> _ASSIGNMENT_
Transcribe every entry verbatim; omit pictures.

Source data

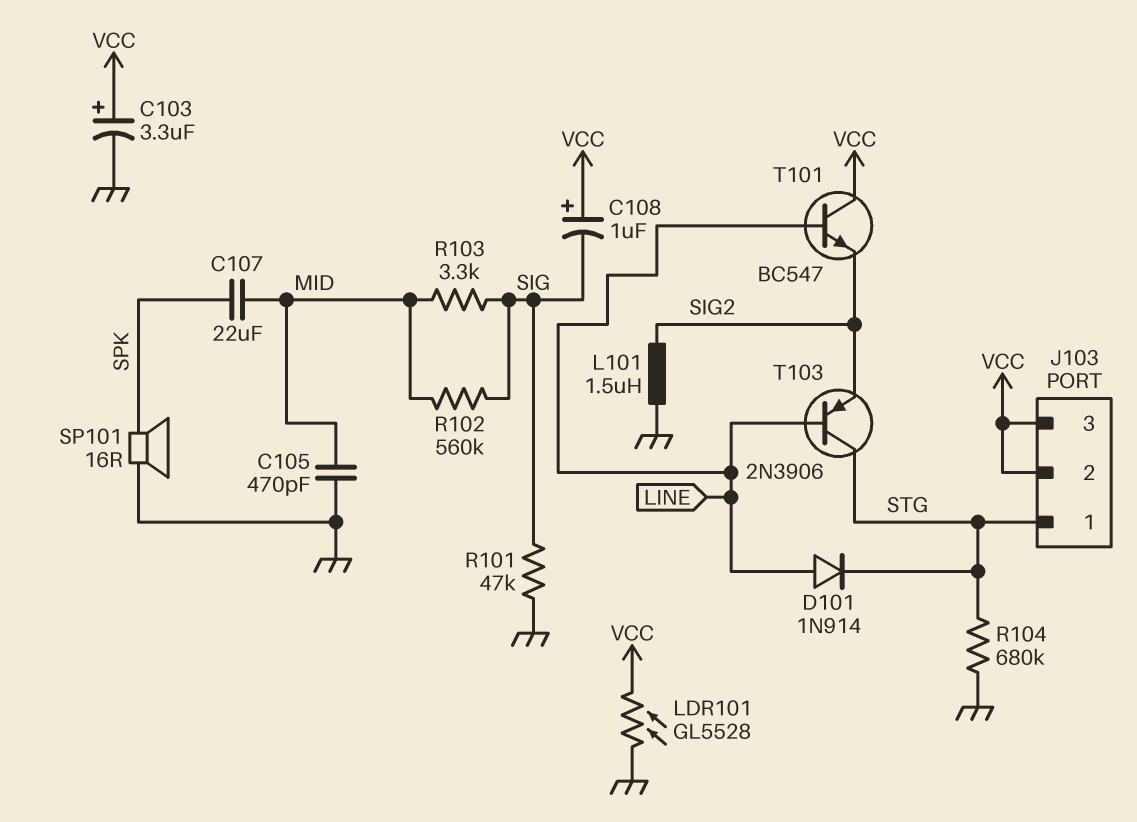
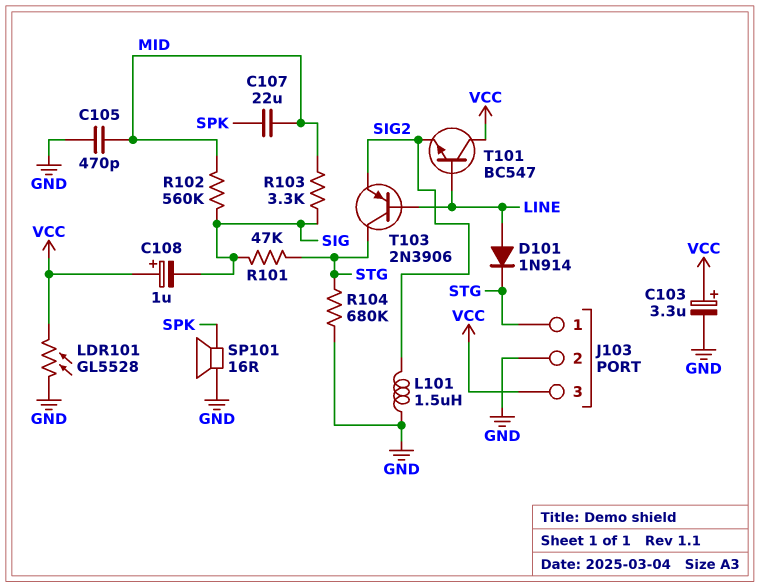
J103 pin 2: VCC -> GND
R101: 47k (GND, SIG) -> 47k (SIG, STG)

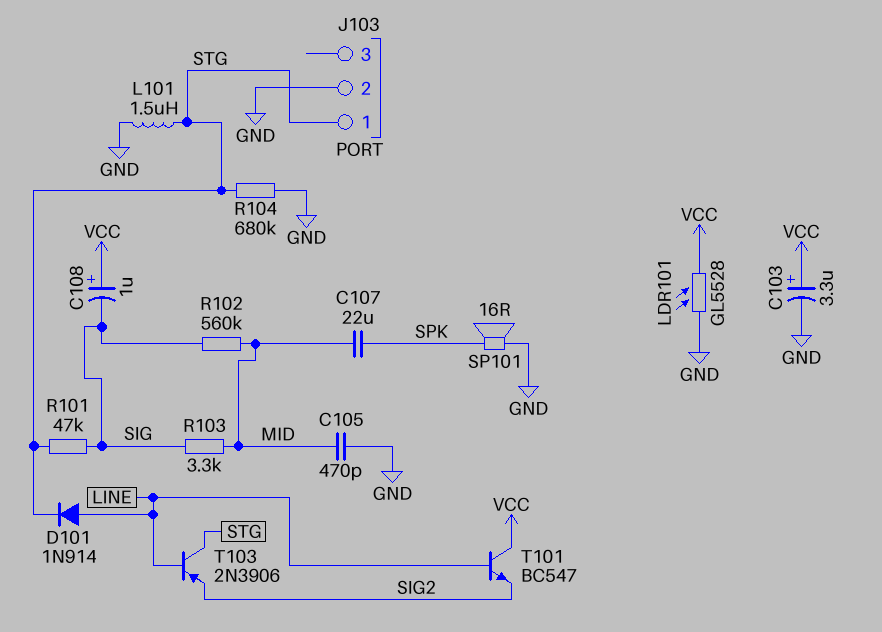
J103 pin 3: VCC -> none
L101: 1.5uH (GND, SIG2) -> 1.5uH (GND, STG)

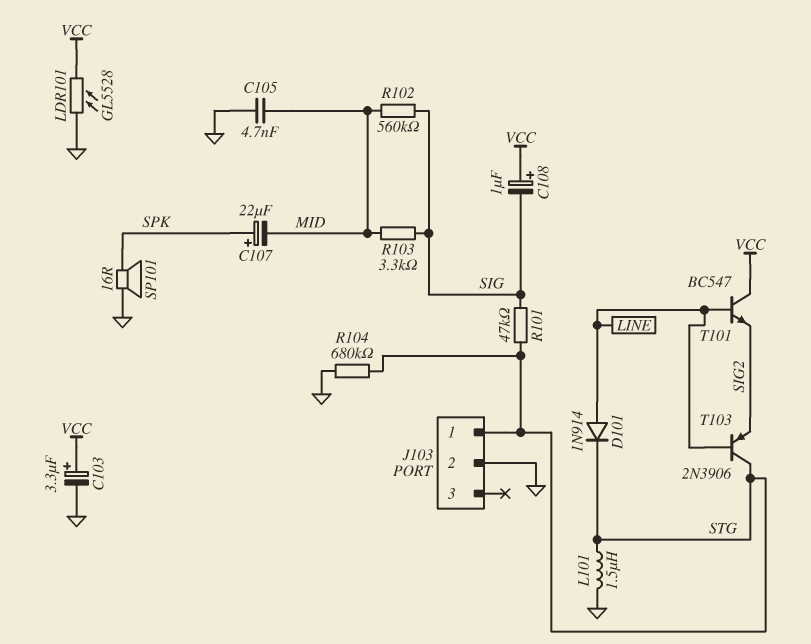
C105: 470pF (GND, MID) -> 4.7nF (GND, MID)
C107: 22uF (MID, SPK) -> 22uF (plus SPK, minus MID)

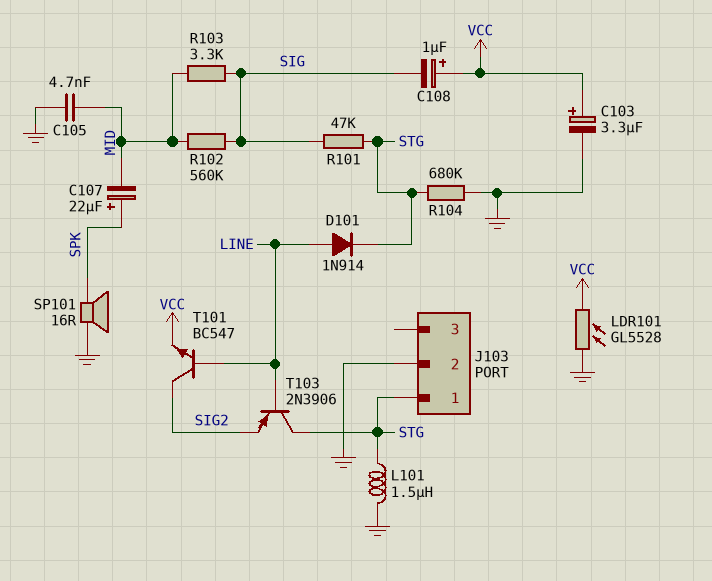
T101: NPN BC547 (B LINE, C VCC, E SIG2) -> NPN BC547 (B LINE, C SIG2, E VCC)

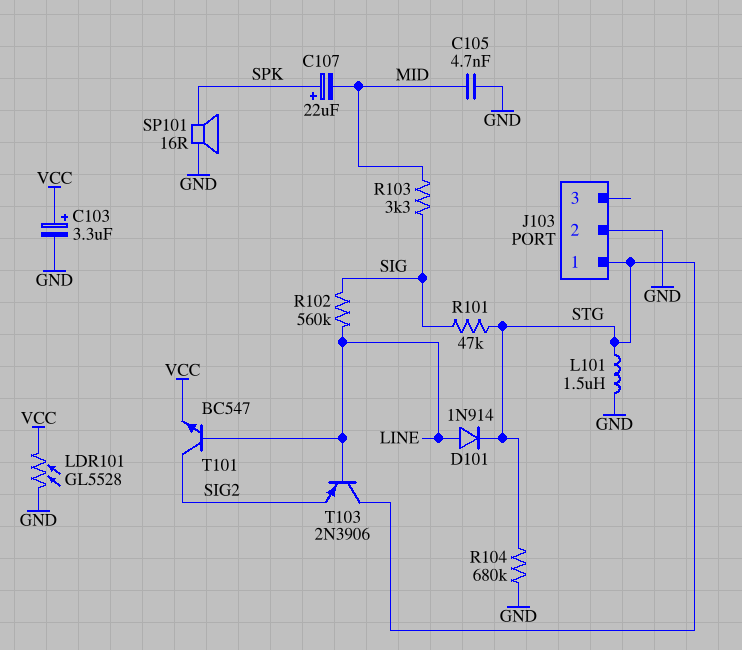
C108: 1uF (plus VCC, minus SIG) -> none
R102: 560k (MID, SIG) -> 560k (LINE, SIG)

> _OUTPUT BELOW_
J103 pin 2: VCC -> GND
R101: 47k (GND, SIG) -> 47k (SIG, STG)

J103 pin 3: VCC -> none
L101: 1.5uH (GND, SIG2) -> 1.5uH (GND, STG)

C105: 470pF (GND, MID) -> 4.7nF (GND, MID)
C107: 22uF (MID, SPK) -> 22uF (plus SPK, minus MID)

T101: NPN BC547 (B LINE, C VCC, E SIG2) -> NPN BC547 (B LINE, C SIG2, E VCC)

C108: 1uF (plus VCC, minus SIG) -> none
R102: 560k (MID, SIG) -> 560k (LINE, SIG)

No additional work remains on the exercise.